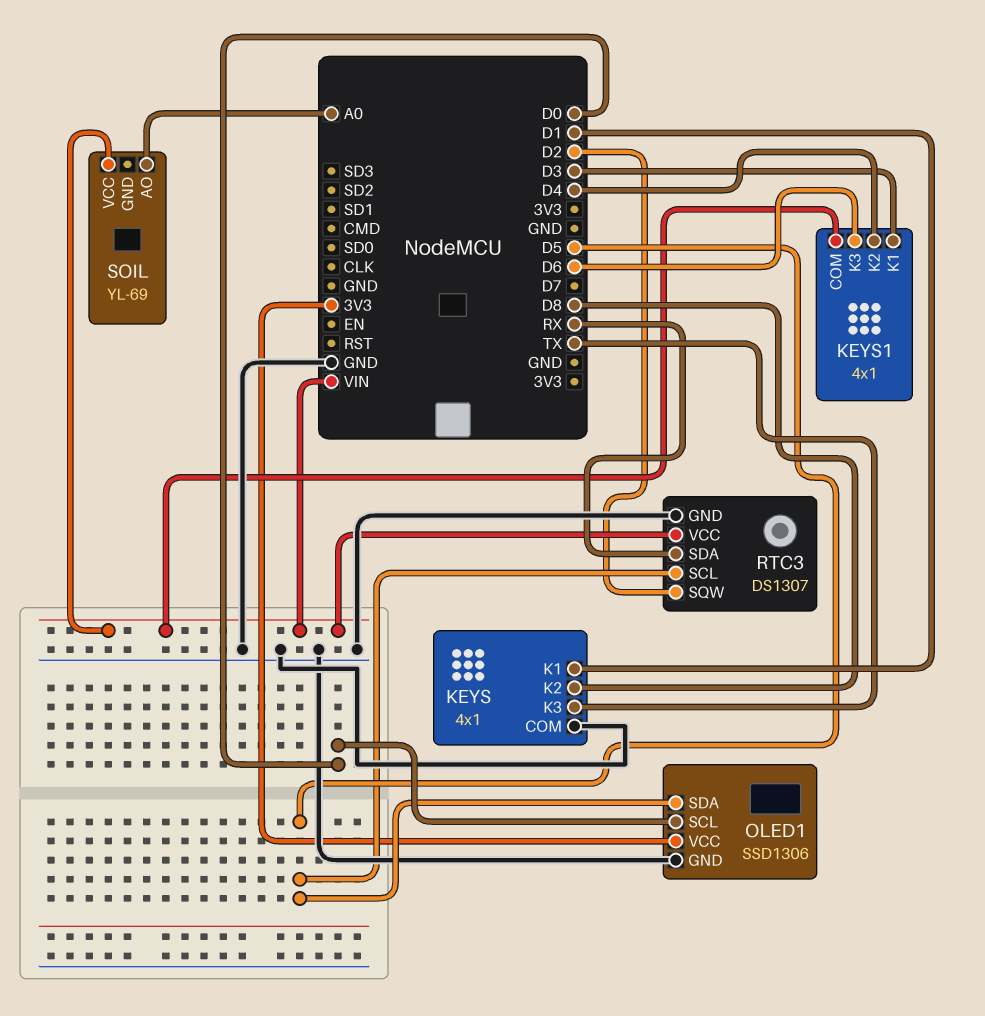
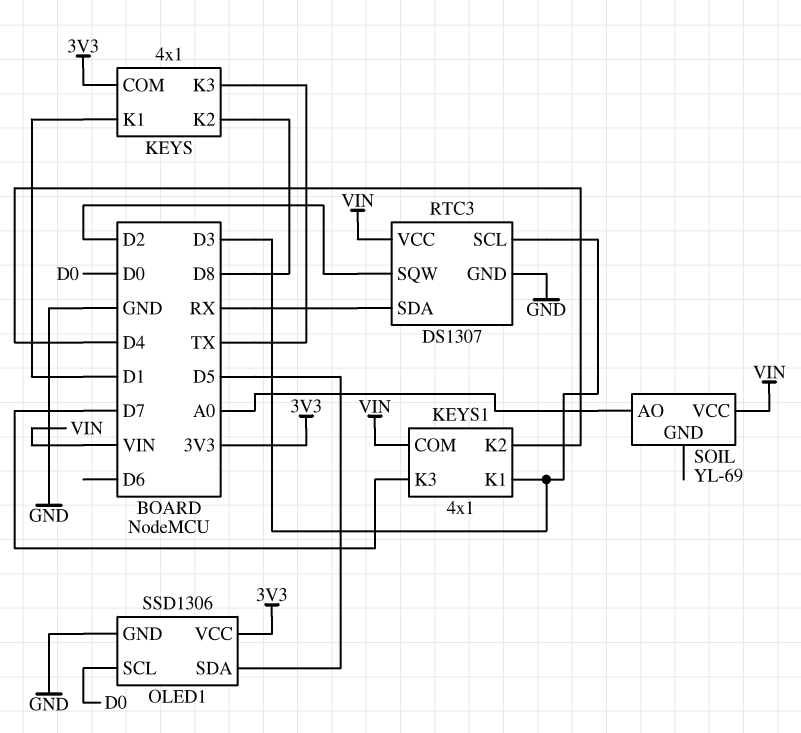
KEYS pin COM: GND -> 3V3
KEYS1 pin K3: D6 -> D7
RTC3 pin SCL: D5 -> D3

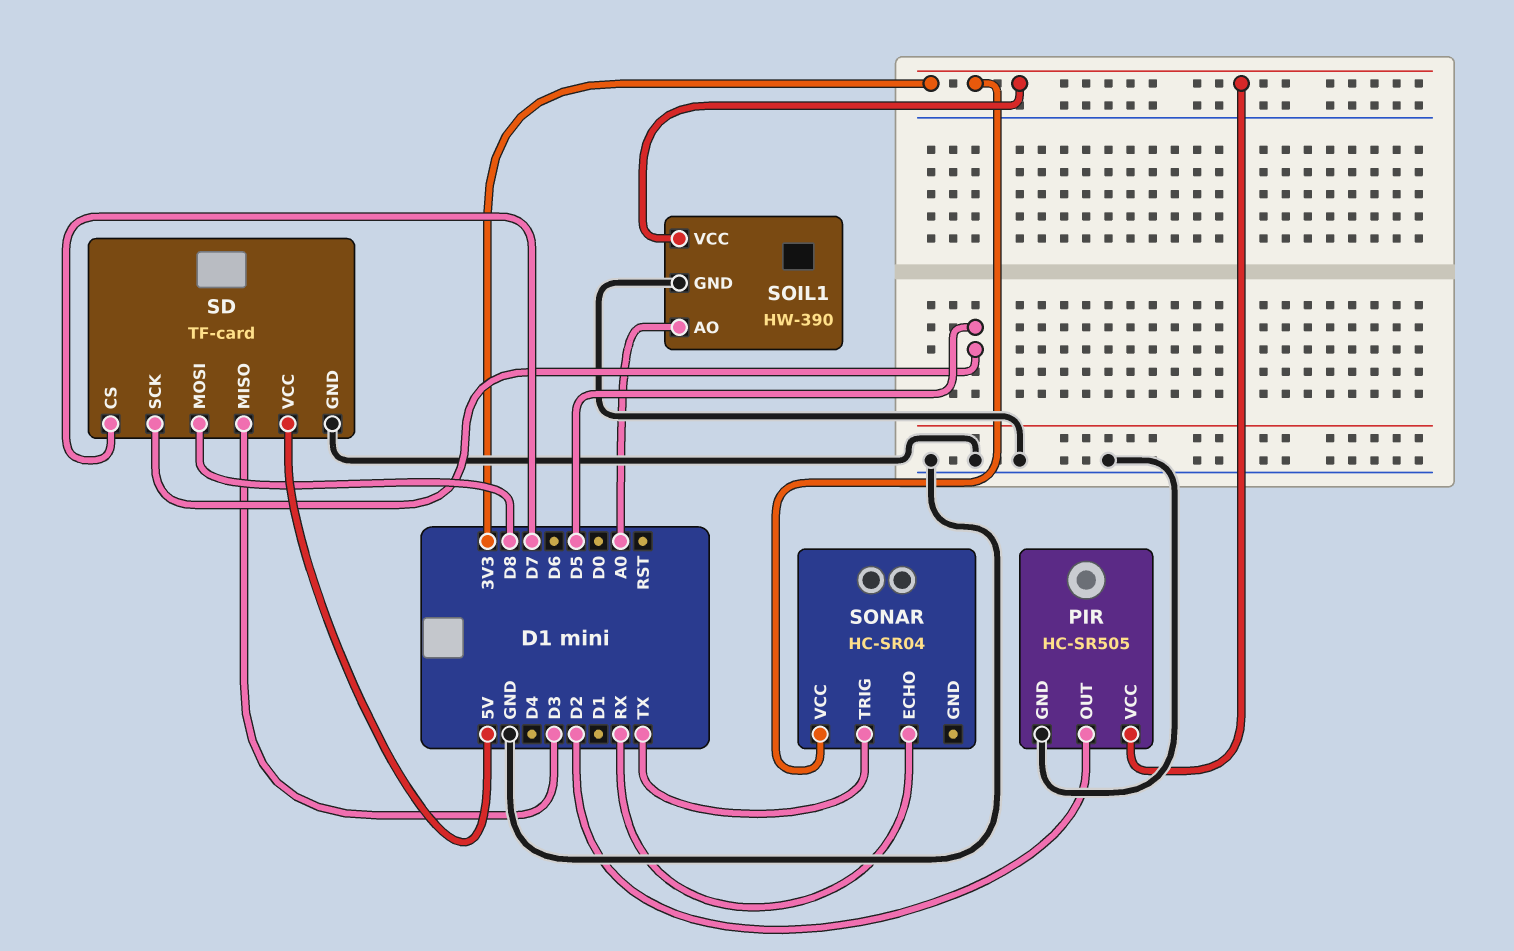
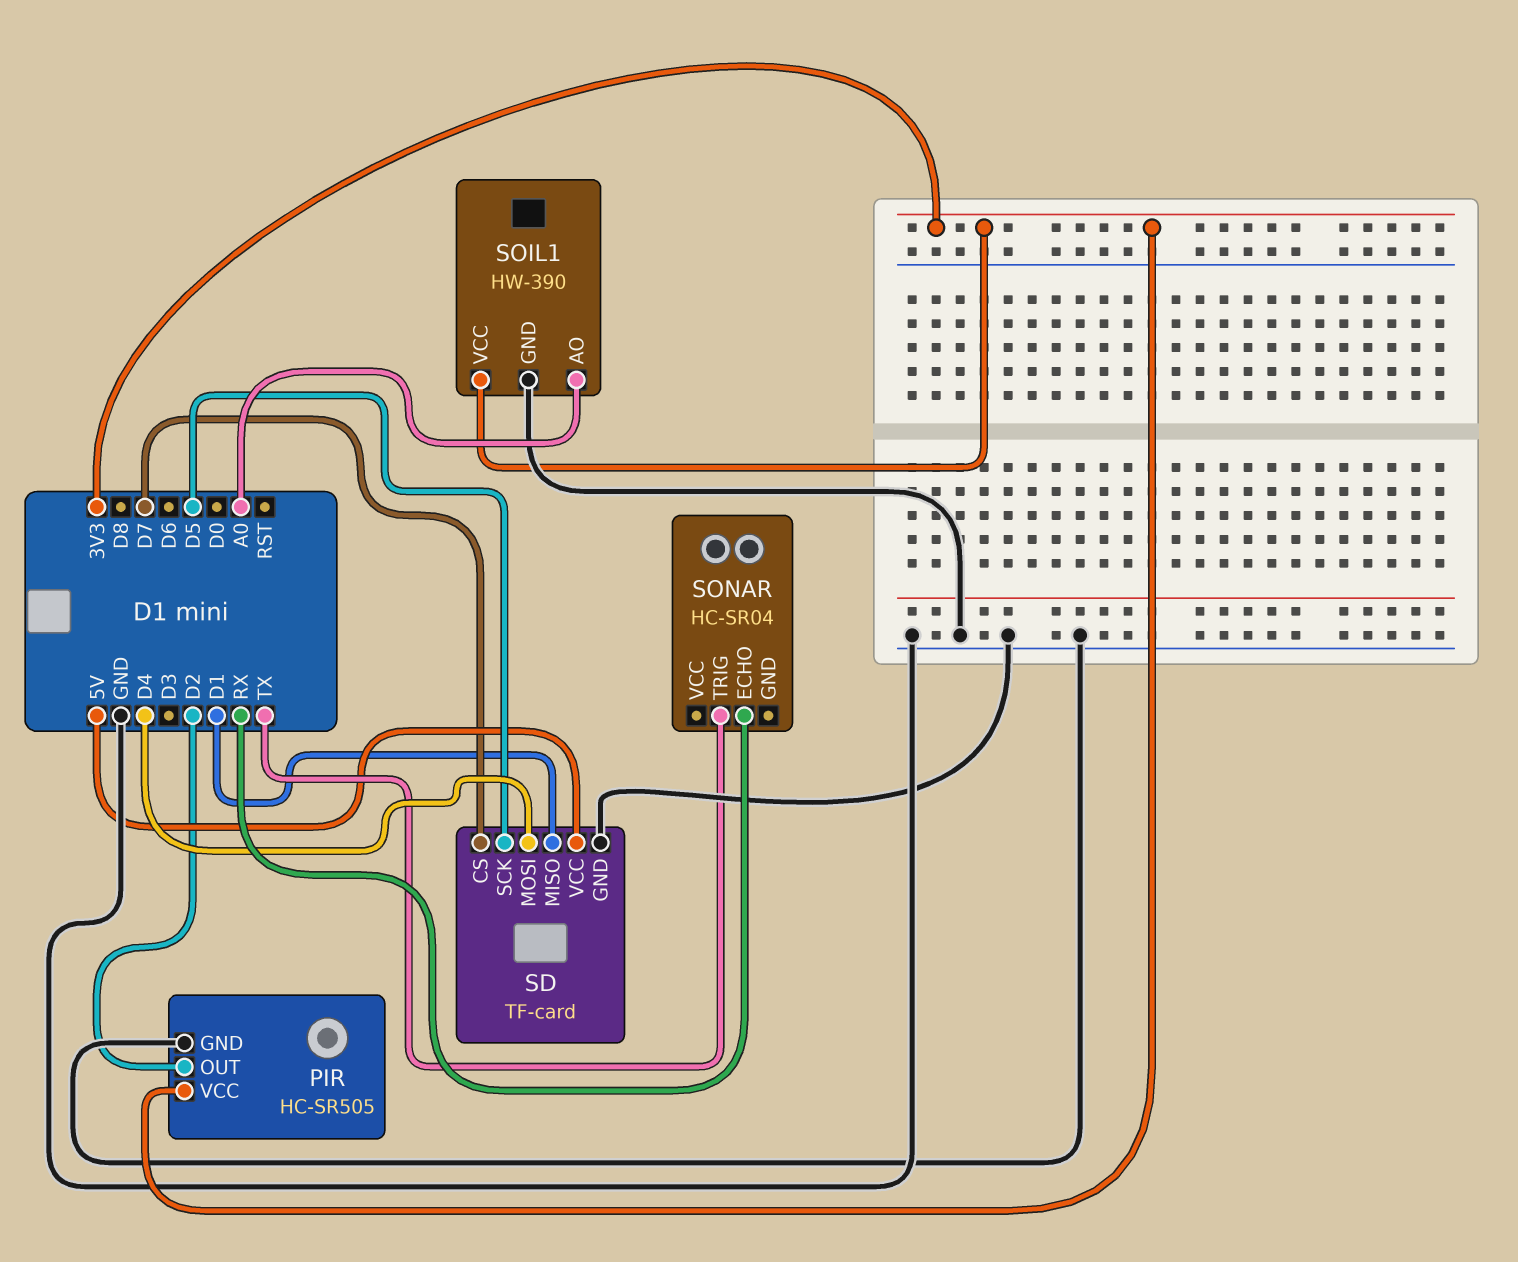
SD pin MISO: D3 -> D1
SD pin MOSI: D8 -> D4
SONAR pin VCC: 3V3 -> none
....
### What is required
Print exactly the lines from the line with "RTC3 pin SCL: D5 -> D3" through the end of the data, both ends included, and print no pictures.

### Task response
RTC3 pin SCL: D5 -> D3

SD pin MISO: D3 -> D1
SD pin MOSI: D8 -> D4
SONAR pin VCC: 3V3 -> none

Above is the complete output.